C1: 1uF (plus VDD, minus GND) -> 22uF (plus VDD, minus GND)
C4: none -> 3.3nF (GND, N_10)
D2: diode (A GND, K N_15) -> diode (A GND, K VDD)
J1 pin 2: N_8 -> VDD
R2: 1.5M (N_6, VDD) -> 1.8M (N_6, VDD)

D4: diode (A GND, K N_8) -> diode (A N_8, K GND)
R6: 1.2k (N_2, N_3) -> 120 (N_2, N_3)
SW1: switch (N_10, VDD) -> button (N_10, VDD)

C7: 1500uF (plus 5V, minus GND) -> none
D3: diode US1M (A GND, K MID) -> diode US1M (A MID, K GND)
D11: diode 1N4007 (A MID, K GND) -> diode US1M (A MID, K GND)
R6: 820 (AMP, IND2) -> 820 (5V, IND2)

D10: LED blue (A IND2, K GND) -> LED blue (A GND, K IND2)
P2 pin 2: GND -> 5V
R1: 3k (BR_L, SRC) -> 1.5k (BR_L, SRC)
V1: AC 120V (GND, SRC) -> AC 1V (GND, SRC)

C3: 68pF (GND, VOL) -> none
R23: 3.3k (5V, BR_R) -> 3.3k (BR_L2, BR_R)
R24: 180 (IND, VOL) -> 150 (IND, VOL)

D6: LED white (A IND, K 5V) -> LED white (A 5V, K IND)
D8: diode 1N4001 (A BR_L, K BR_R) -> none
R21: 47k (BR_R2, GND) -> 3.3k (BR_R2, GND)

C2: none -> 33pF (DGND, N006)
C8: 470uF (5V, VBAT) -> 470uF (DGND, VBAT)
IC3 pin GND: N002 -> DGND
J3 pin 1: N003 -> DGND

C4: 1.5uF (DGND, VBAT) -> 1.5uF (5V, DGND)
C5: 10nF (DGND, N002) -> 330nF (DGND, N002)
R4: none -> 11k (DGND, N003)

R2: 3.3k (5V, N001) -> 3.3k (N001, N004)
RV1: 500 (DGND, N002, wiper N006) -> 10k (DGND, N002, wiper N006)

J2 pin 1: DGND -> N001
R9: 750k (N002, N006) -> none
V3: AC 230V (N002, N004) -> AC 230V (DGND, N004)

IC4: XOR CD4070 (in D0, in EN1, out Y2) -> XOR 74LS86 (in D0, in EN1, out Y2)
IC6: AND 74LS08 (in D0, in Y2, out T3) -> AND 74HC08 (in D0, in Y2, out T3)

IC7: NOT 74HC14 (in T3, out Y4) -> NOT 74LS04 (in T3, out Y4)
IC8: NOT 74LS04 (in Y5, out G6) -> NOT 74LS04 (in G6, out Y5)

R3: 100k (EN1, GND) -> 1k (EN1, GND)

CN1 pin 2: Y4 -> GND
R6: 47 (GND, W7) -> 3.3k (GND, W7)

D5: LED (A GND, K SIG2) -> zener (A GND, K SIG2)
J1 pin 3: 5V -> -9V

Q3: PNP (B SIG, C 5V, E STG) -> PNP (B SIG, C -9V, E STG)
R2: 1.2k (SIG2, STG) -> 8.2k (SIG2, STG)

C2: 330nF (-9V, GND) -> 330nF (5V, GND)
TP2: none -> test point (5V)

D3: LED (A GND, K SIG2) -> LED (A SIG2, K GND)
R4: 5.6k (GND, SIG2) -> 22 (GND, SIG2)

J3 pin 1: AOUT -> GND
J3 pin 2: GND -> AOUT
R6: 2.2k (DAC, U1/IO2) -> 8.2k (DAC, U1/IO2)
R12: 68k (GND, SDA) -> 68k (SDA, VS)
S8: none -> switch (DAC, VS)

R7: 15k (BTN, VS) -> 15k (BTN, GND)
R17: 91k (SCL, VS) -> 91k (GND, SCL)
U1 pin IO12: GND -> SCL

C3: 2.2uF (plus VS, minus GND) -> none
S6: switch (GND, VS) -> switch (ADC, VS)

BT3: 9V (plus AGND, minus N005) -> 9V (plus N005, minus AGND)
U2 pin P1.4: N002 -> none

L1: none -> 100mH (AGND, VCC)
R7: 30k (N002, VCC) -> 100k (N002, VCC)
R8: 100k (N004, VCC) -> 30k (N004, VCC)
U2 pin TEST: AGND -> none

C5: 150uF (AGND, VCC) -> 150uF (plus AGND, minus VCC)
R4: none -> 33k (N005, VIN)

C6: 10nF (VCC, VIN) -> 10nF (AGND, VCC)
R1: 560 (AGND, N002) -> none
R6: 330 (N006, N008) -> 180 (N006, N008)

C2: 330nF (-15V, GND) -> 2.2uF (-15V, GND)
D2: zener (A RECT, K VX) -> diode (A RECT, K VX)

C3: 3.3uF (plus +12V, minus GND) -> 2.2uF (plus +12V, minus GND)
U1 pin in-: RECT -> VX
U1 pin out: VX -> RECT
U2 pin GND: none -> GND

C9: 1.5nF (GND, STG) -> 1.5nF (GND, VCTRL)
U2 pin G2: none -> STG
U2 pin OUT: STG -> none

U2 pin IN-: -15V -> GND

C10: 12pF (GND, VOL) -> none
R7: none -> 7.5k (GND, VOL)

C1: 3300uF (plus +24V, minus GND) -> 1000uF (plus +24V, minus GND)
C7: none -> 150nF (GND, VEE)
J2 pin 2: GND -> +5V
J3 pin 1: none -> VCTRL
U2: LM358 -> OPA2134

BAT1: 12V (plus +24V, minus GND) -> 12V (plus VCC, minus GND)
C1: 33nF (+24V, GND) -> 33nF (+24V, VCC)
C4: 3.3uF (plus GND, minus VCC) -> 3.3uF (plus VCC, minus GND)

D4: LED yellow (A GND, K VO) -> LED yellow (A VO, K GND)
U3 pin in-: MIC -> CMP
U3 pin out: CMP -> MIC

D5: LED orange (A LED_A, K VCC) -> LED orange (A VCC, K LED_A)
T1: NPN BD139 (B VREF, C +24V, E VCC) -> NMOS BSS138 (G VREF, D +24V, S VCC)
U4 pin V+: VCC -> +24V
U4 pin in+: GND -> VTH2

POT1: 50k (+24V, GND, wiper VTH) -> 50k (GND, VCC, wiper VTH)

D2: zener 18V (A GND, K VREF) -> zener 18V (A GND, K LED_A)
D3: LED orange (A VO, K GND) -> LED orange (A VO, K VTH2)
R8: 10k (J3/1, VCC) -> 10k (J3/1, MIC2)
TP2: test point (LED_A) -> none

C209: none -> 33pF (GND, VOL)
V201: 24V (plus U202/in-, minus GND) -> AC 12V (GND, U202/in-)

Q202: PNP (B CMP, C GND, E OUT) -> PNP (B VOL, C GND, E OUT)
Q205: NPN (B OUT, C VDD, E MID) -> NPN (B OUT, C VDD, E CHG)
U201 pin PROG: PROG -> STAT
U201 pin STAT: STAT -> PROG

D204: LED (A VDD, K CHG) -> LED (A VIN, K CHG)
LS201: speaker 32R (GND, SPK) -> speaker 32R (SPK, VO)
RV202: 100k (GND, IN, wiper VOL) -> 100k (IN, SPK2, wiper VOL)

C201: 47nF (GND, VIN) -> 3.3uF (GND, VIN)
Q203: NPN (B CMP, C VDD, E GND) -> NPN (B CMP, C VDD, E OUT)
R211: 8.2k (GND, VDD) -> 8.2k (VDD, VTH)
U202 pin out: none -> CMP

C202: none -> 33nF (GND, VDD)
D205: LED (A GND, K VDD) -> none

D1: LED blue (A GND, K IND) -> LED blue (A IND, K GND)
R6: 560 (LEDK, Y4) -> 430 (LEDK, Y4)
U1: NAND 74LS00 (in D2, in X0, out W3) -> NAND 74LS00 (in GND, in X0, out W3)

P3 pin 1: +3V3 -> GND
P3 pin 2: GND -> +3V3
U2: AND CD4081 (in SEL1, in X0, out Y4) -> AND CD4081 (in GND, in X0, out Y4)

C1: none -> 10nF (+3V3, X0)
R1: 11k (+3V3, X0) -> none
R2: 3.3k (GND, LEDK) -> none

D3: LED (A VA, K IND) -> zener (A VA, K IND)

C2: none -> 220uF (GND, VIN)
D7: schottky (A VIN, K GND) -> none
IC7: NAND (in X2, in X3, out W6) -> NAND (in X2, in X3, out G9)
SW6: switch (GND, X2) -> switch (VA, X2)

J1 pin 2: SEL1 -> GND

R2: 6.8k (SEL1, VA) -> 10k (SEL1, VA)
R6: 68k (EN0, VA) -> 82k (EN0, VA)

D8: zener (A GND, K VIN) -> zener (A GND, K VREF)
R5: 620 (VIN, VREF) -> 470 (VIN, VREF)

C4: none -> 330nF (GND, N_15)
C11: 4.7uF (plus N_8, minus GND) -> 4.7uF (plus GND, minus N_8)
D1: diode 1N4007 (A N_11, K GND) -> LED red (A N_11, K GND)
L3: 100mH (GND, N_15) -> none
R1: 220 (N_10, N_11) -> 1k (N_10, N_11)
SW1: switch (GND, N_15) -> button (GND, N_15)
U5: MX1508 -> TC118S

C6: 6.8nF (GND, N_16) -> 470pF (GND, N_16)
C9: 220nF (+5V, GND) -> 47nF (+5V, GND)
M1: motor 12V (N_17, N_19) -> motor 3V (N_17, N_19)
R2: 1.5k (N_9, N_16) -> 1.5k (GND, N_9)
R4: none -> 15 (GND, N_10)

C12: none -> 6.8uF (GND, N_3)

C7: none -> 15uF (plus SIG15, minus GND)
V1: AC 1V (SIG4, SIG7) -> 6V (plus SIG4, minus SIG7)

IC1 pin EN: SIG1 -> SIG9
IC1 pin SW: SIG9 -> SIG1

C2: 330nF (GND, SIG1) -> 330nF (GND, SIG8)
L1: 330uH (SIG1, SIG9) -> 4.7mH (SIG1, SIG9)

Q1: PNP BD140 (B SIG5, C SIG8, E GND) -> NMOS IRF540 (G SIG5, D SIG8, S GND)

····················

Once you find the line with "C7: none -> 150nF (GND, VEE)" above, print it and every line after it up to and including the line with "U4 pin in+: GND -> VTH2", exactly as written and nothing else.

Result:
C7: none -> 150nF (GND, VEE)
J2 pin 2: GND -> +5V
J3 pin 1: none -> VCTRL
U2: LM358 -> OPA2134

BAT1: 12V (plus +24V, minus GND) -> 12V (plus VCC, minus GND)
C1: 33nF (+24V, GND) -> 33nF (+24V, VCC)
C4: 3.3uF (plus GND, minus VCC) -> 3.3uF (plus VCC, minus GND)

D4: LED yellow (A GND, K VO) -> LED yellow (A VO, K GND)
U3 pin in-: MIC -> CMP
U3 pin out: CMP -> MIC

D5: LED orange (A LED_A, K VCC) -> LED orange (A VCC, K LED_A)
T1: NPN BD139 (B VREF, C +24V, E VCC) -> NMOS BSS138 (G VREF, D +24V, S VCC)
U4 pin V+: VCC -> +24V
U4 pin in+: GND -> VTH2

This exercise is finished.